Exercise: Omit the images and output every line of the data below exactly.

Supplied information section start

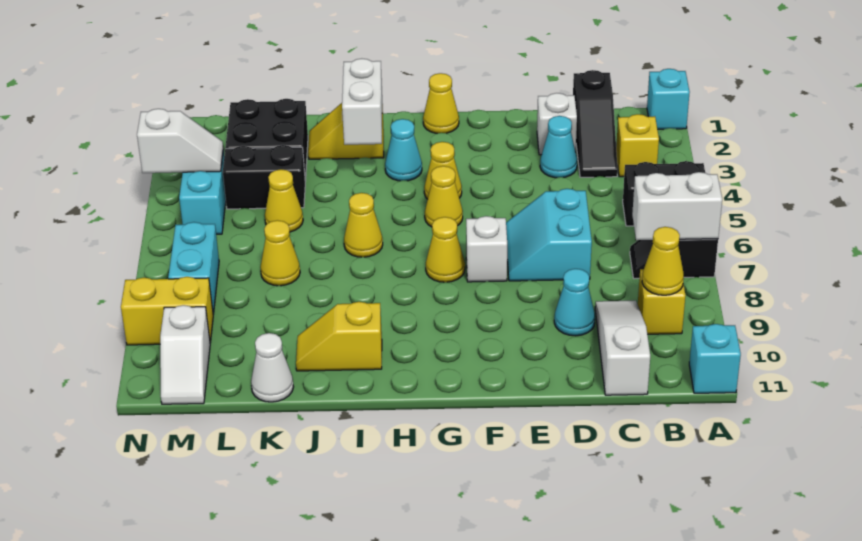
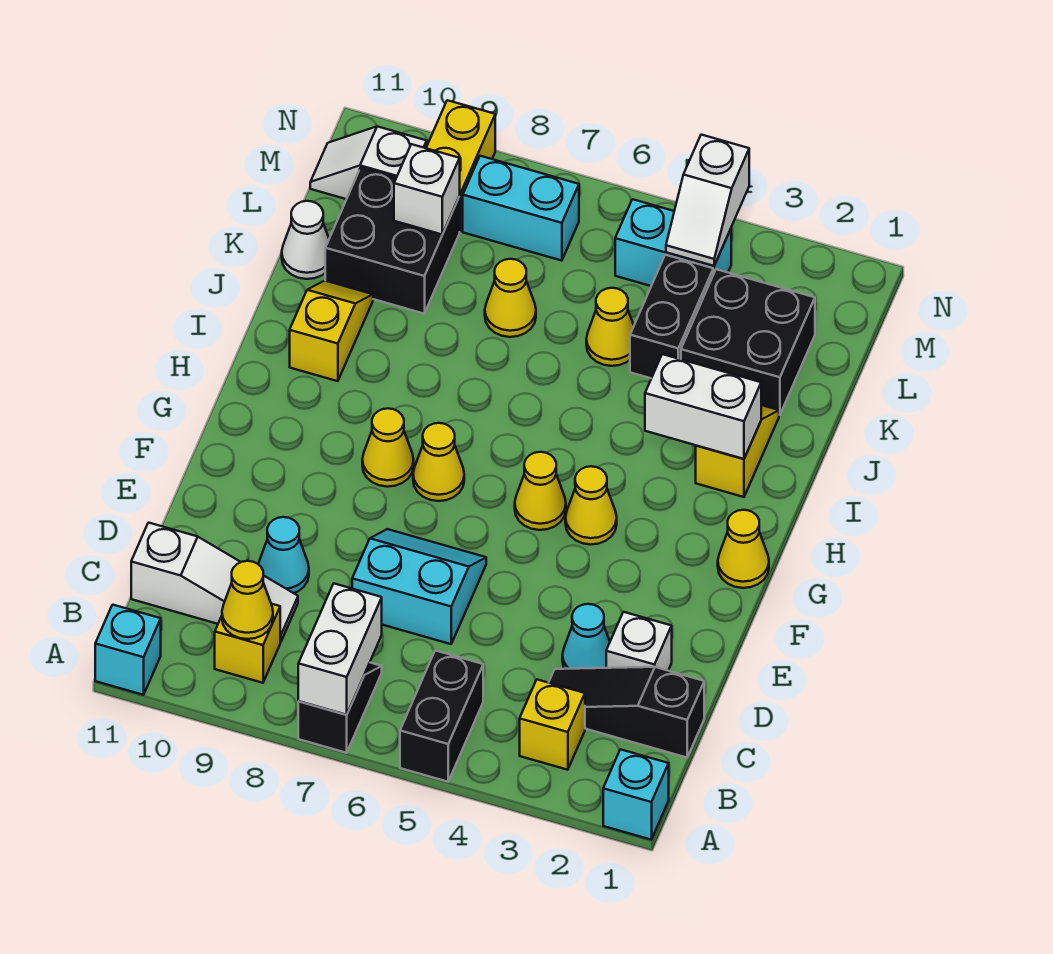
white brick F7 level 1 -> white brick L9 level 2
cyan cone H3 level 1 -> none
yellow cone I6 level 1 -> yellow cone G8 level 1
none -> black brick K9:L10 level 1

Supplied information section end

Final answer:
white brick F7 level 1 -> white brick L9 level 2
cyan cone H3 level 1 -> none
yellow cone I6 level 1 -> yellow cone G8 level 1
none -> black brick K9:L10 level 1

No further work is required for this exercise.